(Instructions for the task) Every line of the data that includes "purple" should be copied out.

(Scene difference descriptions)

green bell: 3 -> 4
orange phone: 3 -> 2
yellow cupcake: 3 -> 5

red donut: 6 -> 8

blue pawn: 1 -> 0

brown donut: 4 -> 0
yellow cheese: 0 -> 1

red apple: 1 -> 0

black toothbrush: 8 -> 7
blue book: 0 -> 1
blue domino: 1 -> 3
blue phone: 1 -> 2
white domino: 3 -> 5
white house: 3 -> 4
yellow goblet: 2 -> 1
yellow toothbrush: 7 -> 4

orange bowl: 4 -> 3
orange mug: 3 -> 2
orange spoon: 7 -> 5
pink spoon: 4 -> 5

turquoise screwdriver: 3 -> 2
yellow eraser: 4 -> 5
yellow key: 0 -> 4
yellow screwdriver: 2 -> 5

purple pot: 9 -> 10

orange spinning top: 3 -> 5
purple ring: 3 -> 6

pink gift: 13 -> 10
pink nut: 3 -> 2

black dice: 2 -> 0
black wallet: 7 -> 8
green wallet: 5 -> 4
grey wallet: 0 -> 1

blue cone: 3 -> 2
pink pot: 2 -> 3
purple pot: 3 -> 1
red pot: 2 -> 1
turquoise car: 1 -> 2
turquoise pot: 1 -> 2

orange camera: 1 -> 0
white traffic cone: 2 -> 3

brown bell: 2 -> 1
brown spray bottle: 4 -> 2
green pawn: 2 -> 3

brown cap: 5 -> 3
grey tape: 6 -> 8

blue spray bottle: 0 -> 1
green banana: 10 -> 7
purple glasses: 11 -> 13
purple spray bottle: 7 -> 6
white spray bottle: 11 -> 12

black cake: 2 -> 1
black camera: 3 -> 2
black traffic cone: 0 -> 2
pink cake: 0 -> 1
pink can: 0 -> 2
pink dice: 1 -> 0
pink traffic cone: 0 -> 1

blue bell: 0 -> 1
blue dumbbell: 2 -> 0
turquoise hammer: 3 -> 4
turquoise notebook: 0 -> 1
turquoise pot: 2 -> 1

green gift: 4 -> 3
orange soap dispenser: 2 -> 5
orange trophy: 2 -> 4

(Exercise response)
purple pot: 9 -> 10
purple ring: 3 -> 6
purple pot: 3 -> 1
purple glasses: 11 -> 13
purple spray bottle: 7 -> 6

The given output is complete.